Problem - Find every line in the entries that holds the string "black" and report it.

Extracted data -
- - - -
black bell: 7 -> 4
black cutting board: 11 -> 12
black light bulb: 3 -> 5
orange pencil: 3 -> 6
- - - -
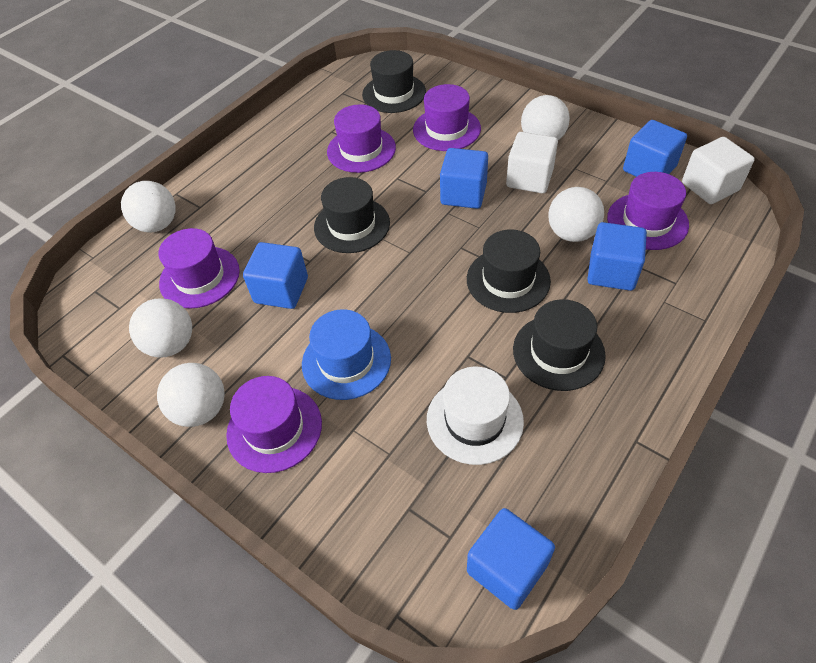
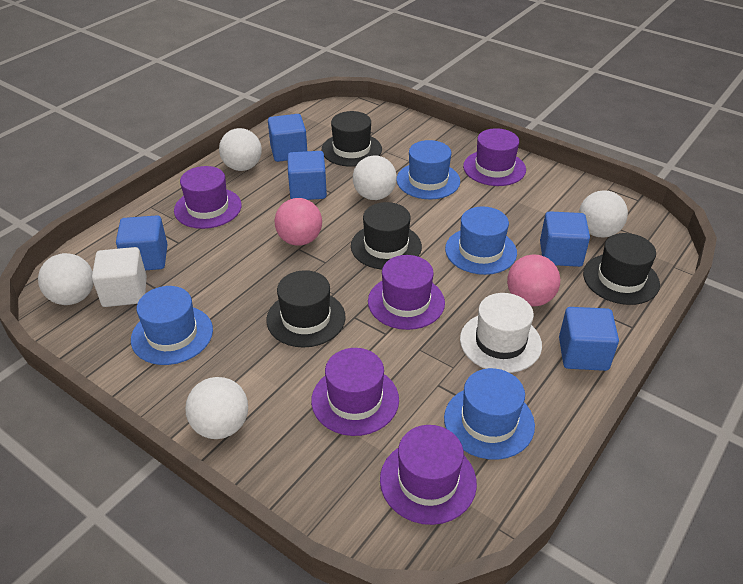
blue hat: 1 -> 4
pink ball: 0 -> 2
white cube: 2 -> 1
- - - -
Exercise solution -
black bell: 7 -> 4
black cutting board: 11 -> 12
black light bulb: 3 -> 5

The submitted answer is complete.